## [PROMPT]
Only an exact repeat of the listing, without its images, counts as the answer.

___ GIVEN RECORDS ___

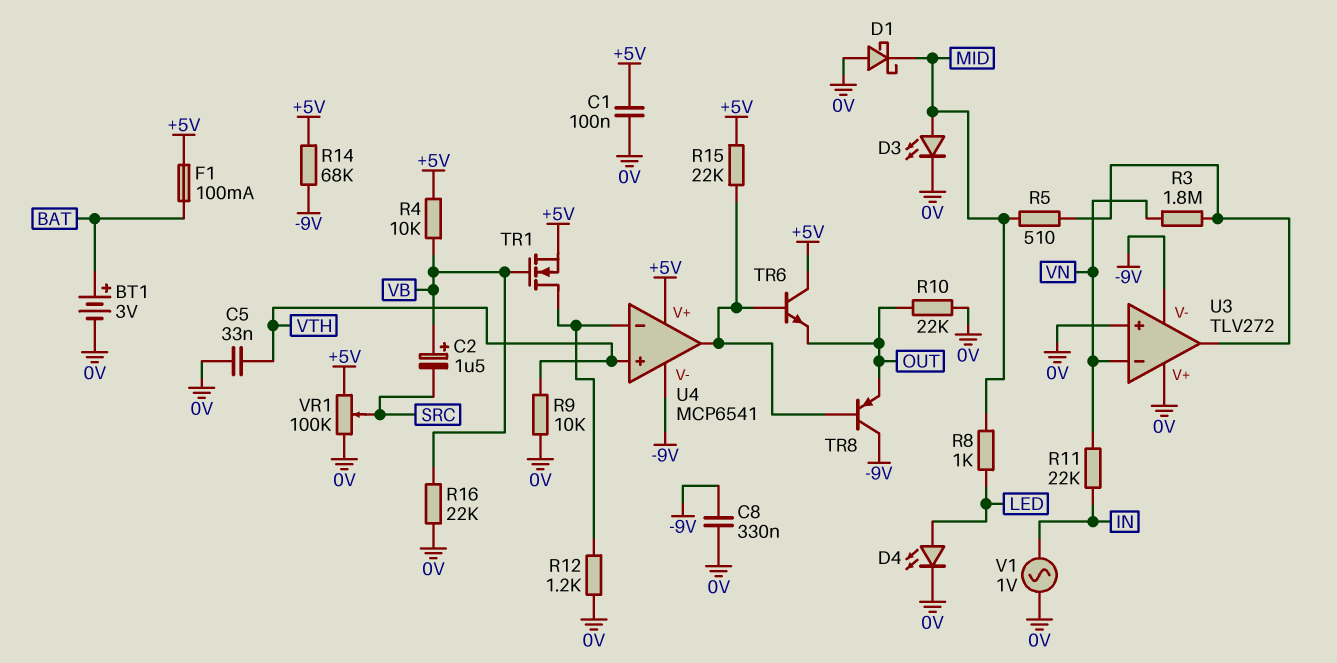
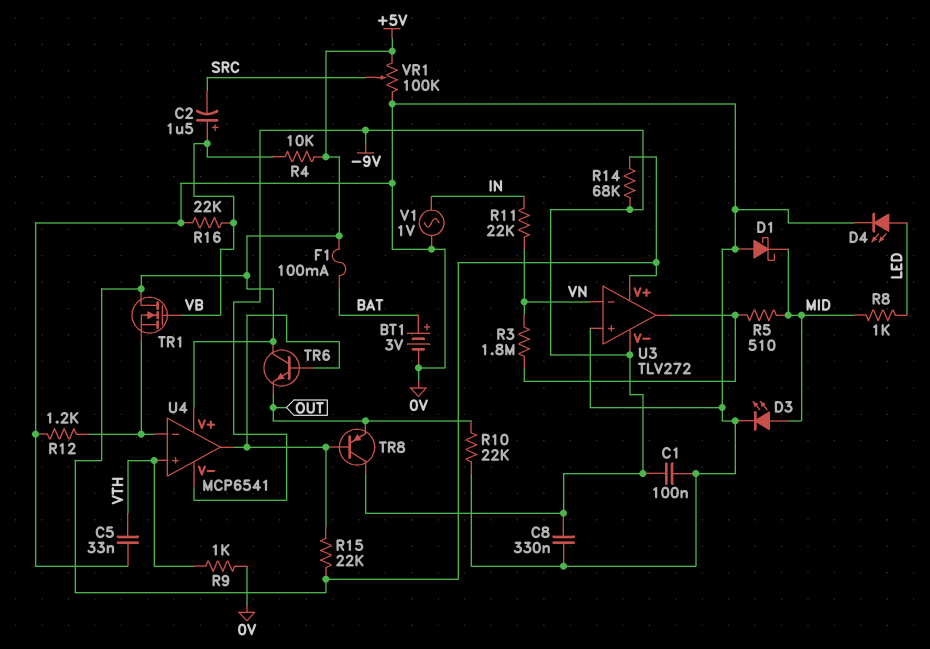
C1: 100nF (+5V, 0V) -> 100nF (-9V, 0V)
R9: 10k (0V, VTH) -> 1k (0V, VTH)
TR1: NMOS (G VB, D U4/in-, S +5V) -> NMOS (G VB, D +5V, S U4/in-)
U3 pin V+: 0V -> +5V

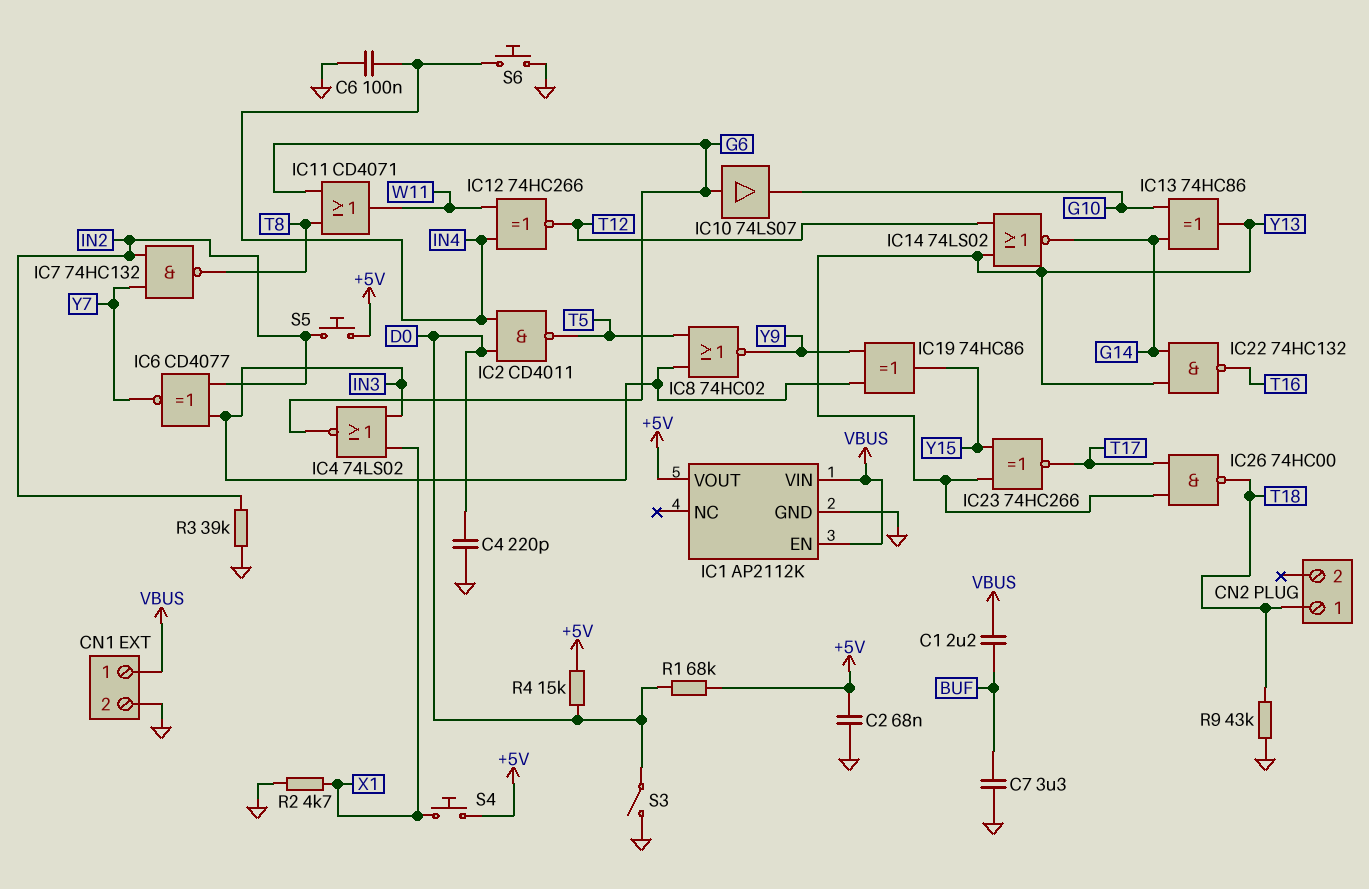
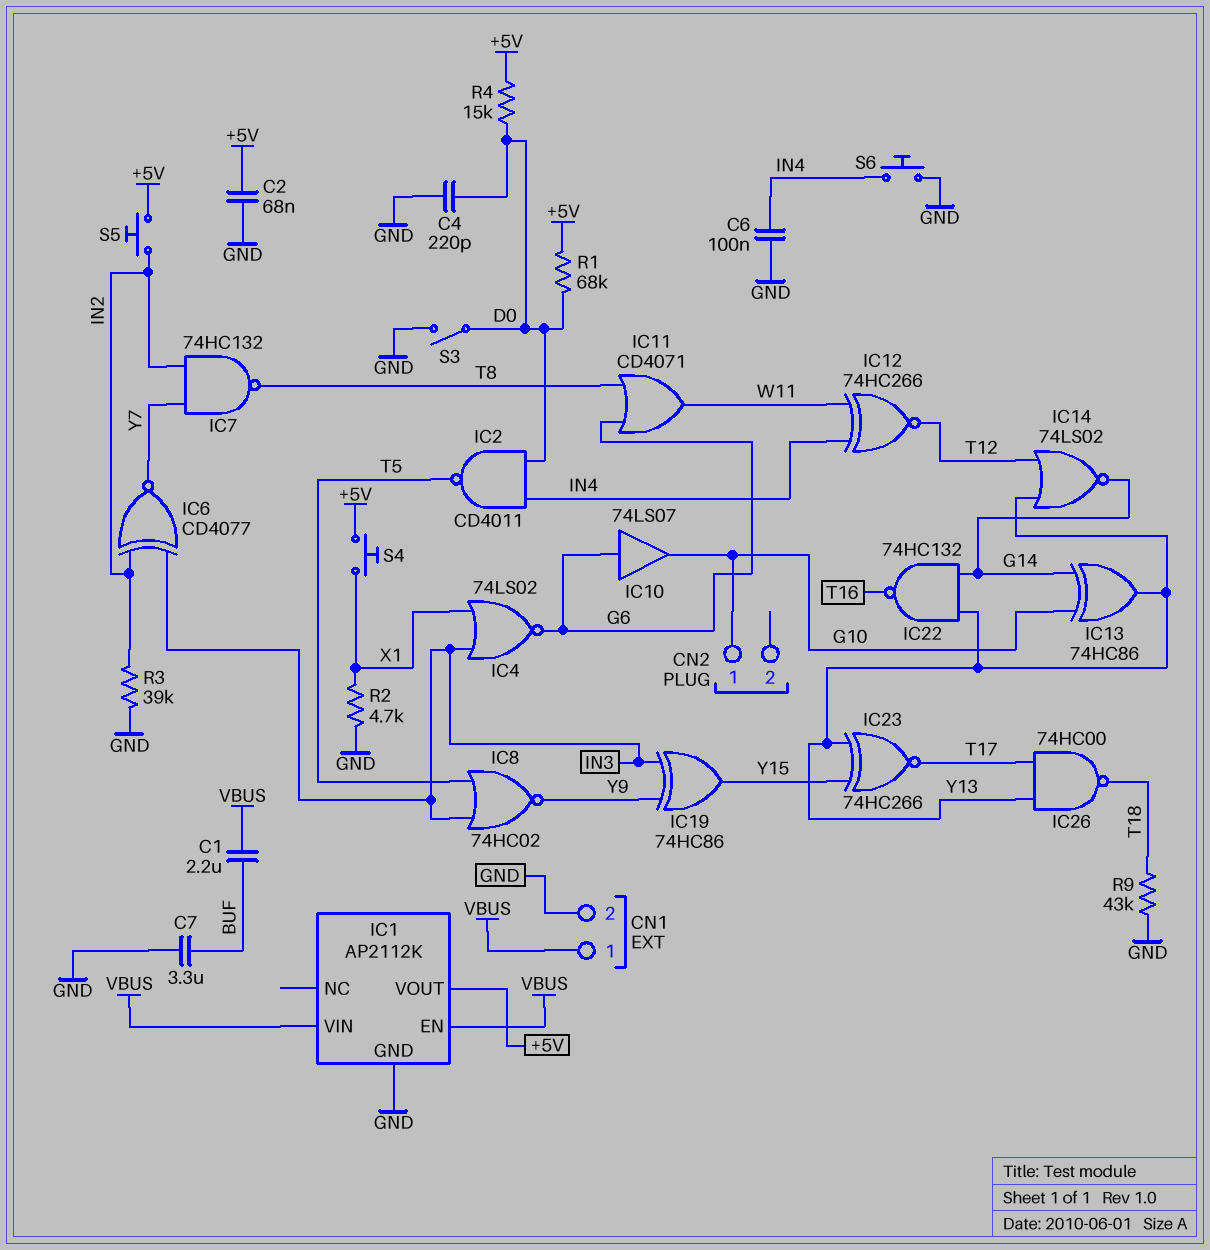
CN2 pin 1: T18 -> G10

___

## [ANSWER FOR THE TASK]
C1: 100nF (+5V, 0V) -> 100nF (-9V, 0V)
R9: 10k (0V, VTH) -> 1k (0V, VTH)
TR1: NMOS (G VB, D U4/in-, S +5V) -> NMOS (G VB, D +5V, S U4/in-)
U3 pin V+: 0V -> +5V

CN2 pin 1: T18 -> G10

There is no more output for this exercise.